● TASK GOAL: Return the following from the records below: each line, word for word, starting with the line that contains "brown 1x1 round brick [297,166,333,221]" and going on through the line that contains "tan 1x1 brick [439,172,479,228]", with nothing outside that range.

● EXTRACTED RECORDS:
↓

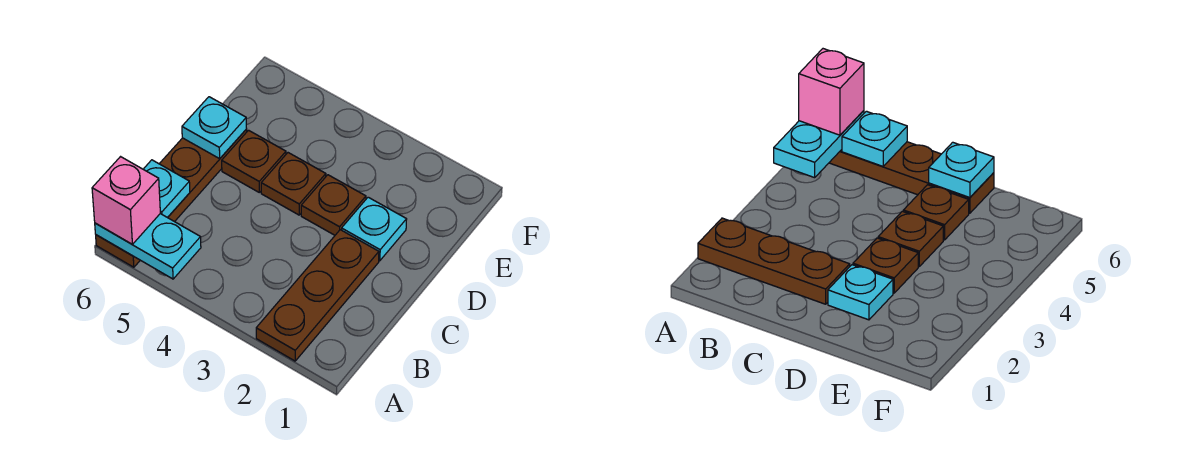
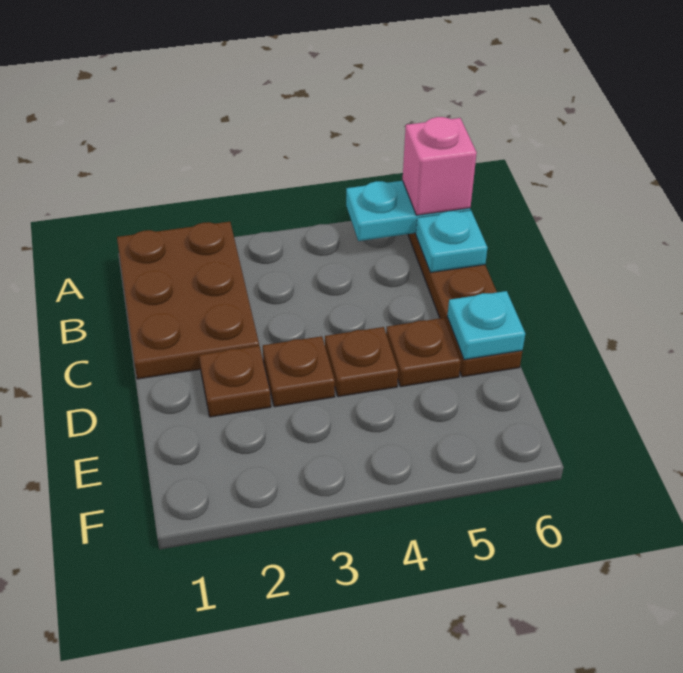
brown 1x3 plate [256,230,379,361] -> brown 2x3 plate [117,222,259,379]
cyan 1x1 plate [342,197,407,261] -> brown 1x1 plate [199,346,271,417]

↑
↓

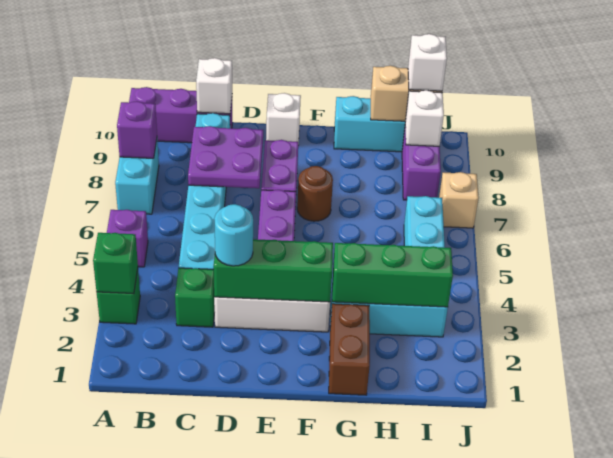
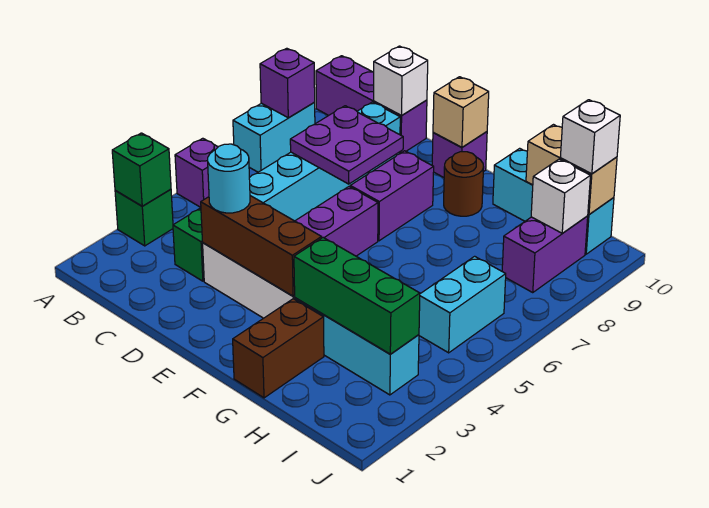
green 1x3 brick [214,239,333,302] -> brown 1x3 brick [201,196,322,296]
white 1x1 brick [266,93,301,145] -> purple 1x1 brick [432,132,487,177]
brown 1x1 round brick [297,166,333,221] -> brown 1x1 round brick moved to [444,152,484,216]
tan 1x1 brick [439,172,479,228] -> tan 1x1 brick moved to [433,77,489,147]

↑
↓

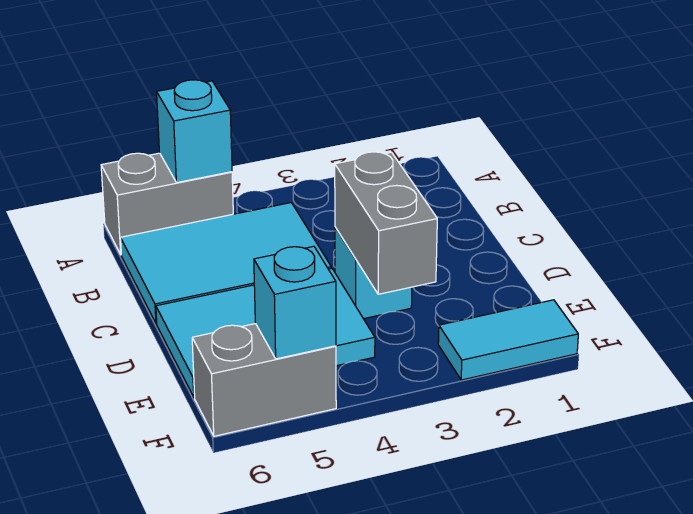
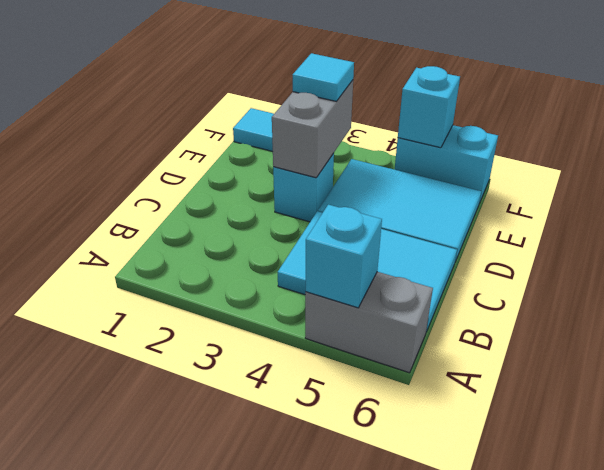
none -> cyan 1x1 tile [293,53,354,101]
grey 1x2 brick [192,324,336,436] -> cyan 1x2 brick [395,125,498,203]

↑

● RESPONSE TO THIS EXERCISE:
brown 1x1 round brick [297,166,333,221] -> brown 1x1 round brick moved to [444,152,484,216]
tan 1x1 brick [439,172,479,228] -> tan 1x1 brick moved to [433,77,489,147]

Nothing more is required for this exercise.